Copy out the data in full and exactly, passing over the pictures.
___ Supplied material
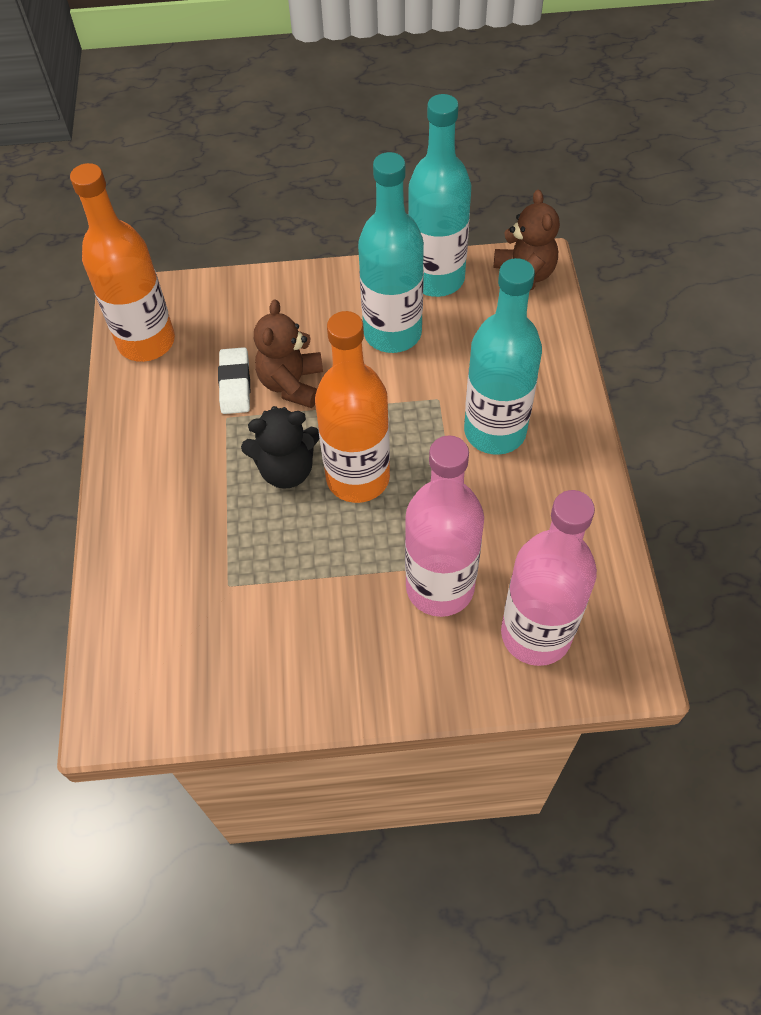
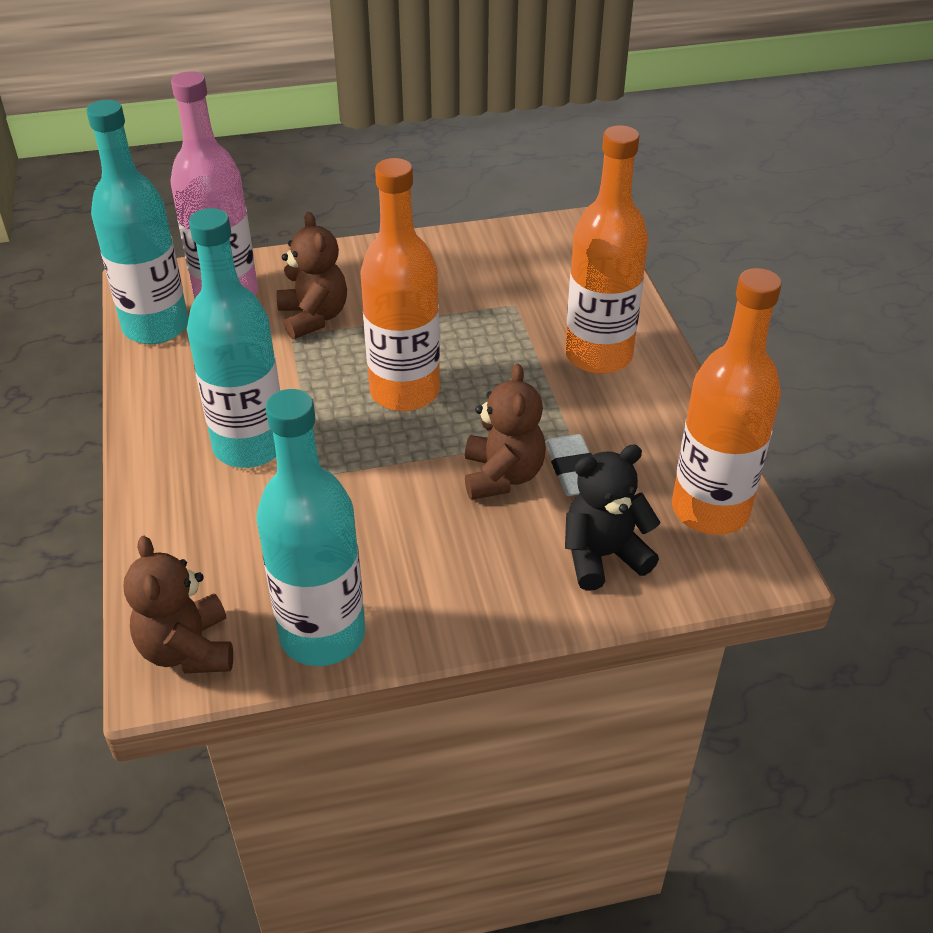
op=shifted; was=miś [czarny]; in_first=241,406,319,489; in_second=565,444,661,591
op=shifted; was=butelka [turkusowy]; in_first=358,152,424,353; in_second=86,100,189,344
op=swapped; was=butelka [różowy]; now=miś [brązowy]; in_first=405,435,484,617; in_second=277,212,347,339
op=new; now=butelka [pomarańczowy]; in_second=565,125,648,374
______
* **Task response**
op=shifted; was=miś [czarny]; in_first=241,406,319,489; in_second=565,444,661,591
op=shifted; was=butelka [turkusowy]; in_first=358,152,424,353; in_second=86,100,189,344
op=swapped; was=butelka [różowy]; now=miś [brązowy]; in_first=405,435,484,617; in_second=277,212,347,339
op=new; now=butelka [pomarańczowy]; in_second=565,125,648,374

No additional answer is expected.